**Task to complete**. Skip the images and restate every line of the records exactly.

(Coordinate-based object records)
------------

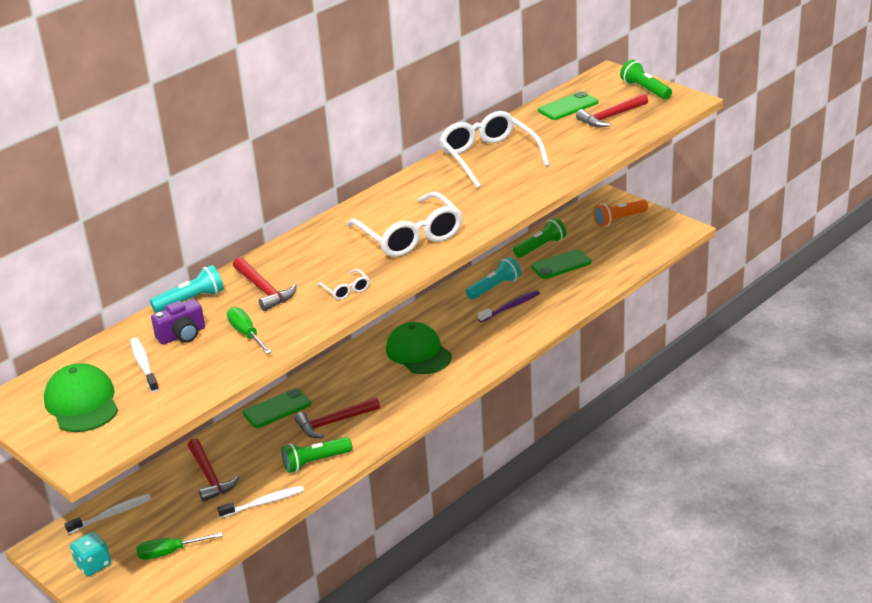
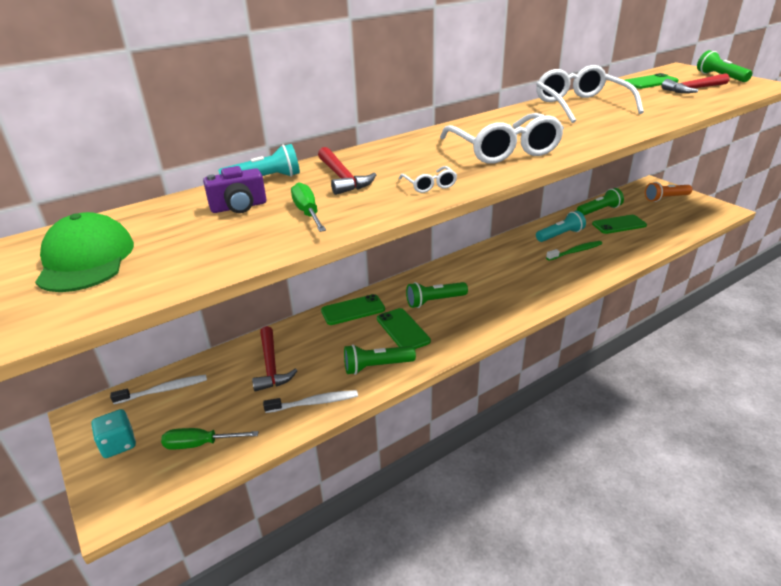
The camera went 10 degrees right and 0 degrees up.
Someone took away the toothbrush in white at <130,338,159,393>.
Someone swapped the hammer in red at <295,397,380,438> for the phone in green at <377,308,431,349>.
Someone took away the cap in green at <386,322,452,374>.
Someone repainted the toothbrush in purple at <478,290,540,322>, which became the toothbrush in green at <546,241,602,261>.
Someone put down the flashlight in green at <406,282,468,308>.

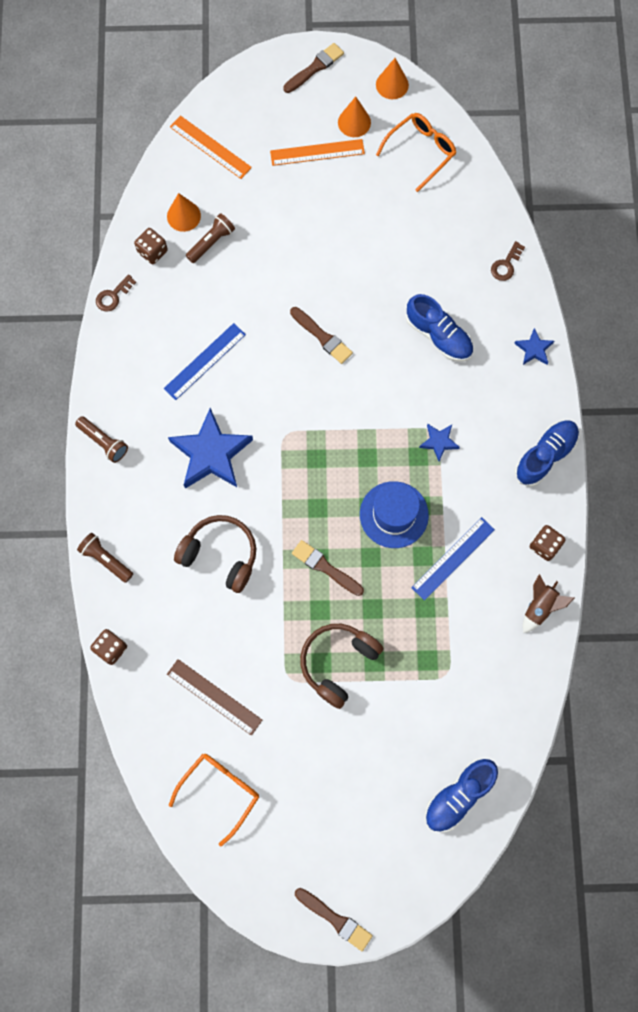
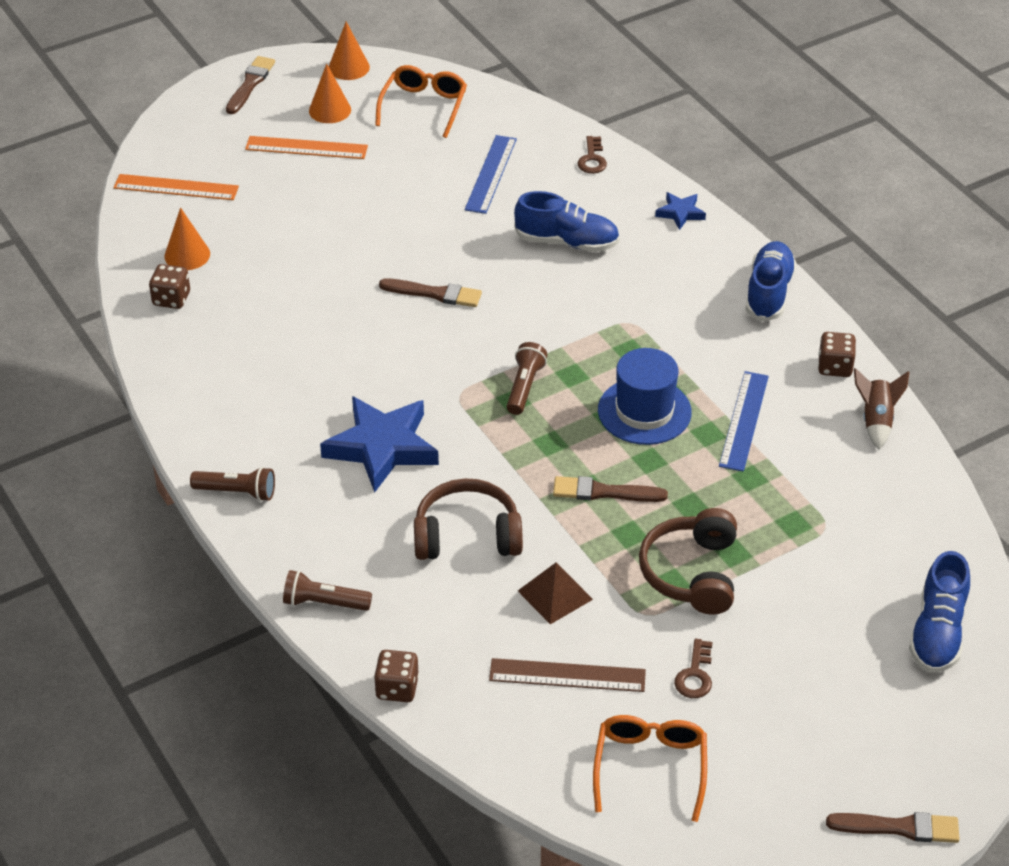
The camera went 30 degrees left and 30 degrees down.
Someone carried the key in brown from <96,274,136,312> to <674,639,713,698>.
Someone carried the ruler in blue from <164,323,246,400> to <465,135,517,214>.
Someone carried the flashlight in brown from <186,213,235,263> to <507,342,547,415>.
Someone rotated the ruler in orange at <270,139,365,166> by 45 degrees clockwise.
Someone took away the star in blue at <419,424,460,461>.
Someone put down the pyramid in brown at <518,563,593,624>.

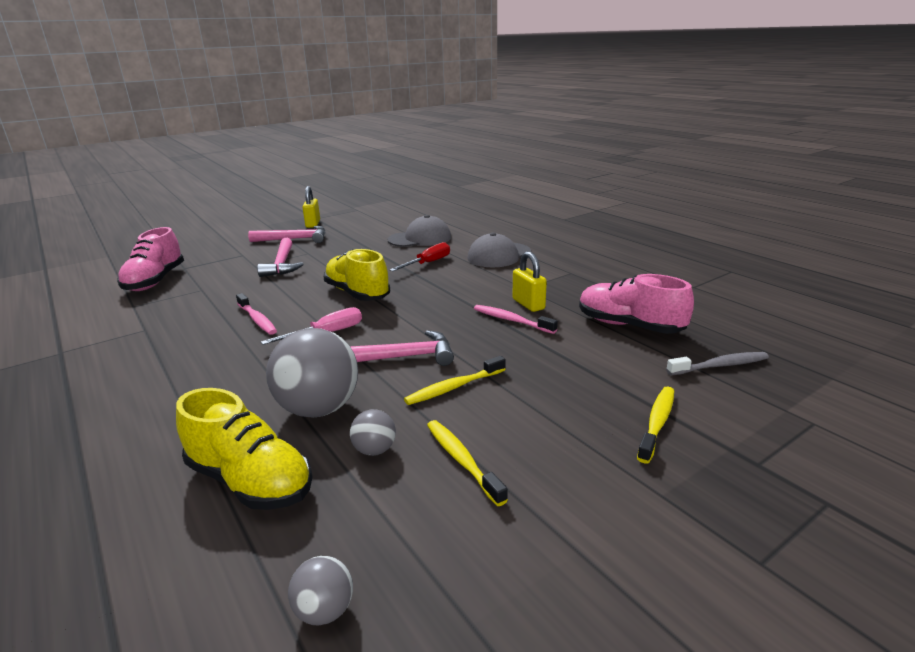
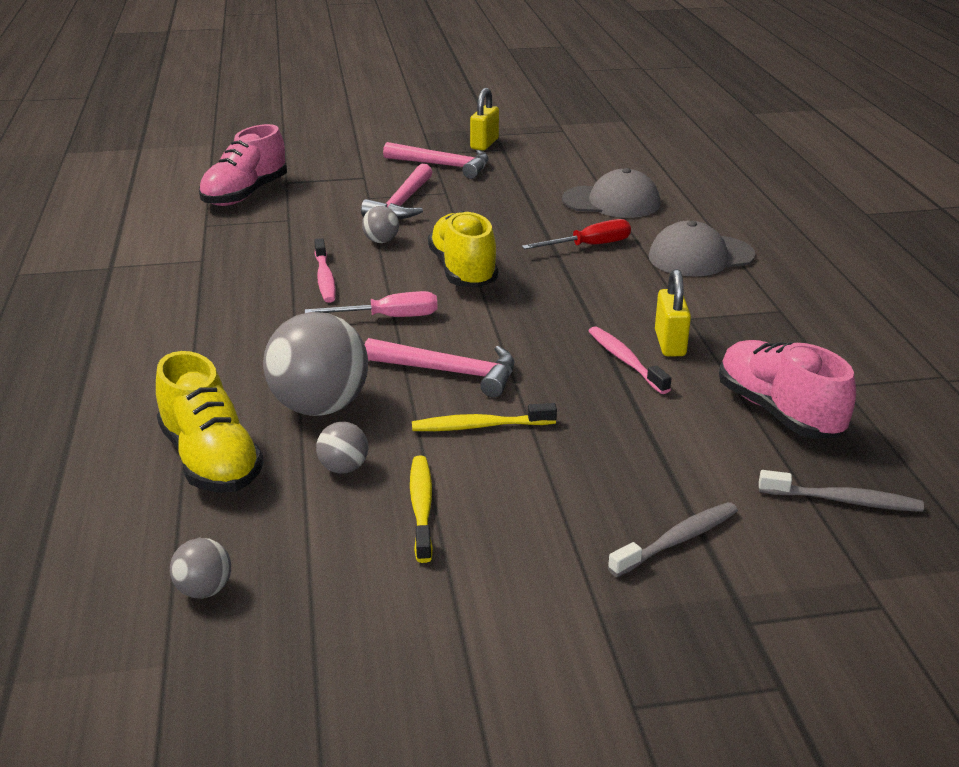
The camera went 25 degrees right and 5 degrees up.
Someone repainted the toothbrush in yellow at <637,386,674,463>, which became the toothbrush in grey at <608,502,738,577>.
Someone put down the ball in grey at <362,206,399,243>.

------------

**Response to this exercise**.
The camera went 10 degrees right and 0 degrees up.
Someone took away the toothbrush in white at <130,338,159,393>.
Someone swapped the hammer in red at <295,397,380,438> for the phone in green at <377,308,431,349>.
Someone took away the cap in green at <386,322,452,374>.
Someone repainted the toothbrush in purple at <478,290,540,322>, which became the toothbrush in green at <546,241,602,261>.
Someone put down the flashlight in green at <406,282,468,308>.

The camera went 30 degrees left and 30 degrees down.
Someone carried the key in brown from <96,274,136,312> to <674,639,713,698>.
Someone carried the ruler in blue from <164,323,246,400> to <465,135,517,214>.
Someone carried the flashlight in brown from <186,213,235,263> to <507,342,547,415>.
Someone rotated the ruler in orange at <270,139,365,166> by 45 degrees clockwise.
Someone took away the star in blue at <419,424,460,461>.
Someone put down the pyramid in brown at <518,563,593,624>.

The camera went 25 degrees right and 5 degrees up.
Someone repainted the toothbrush in yellow at <637,386,674,463>, which became the toothbrush in grey at <608,502,738,577>.
Someone put down the ball in grey at <362,206,399,243>.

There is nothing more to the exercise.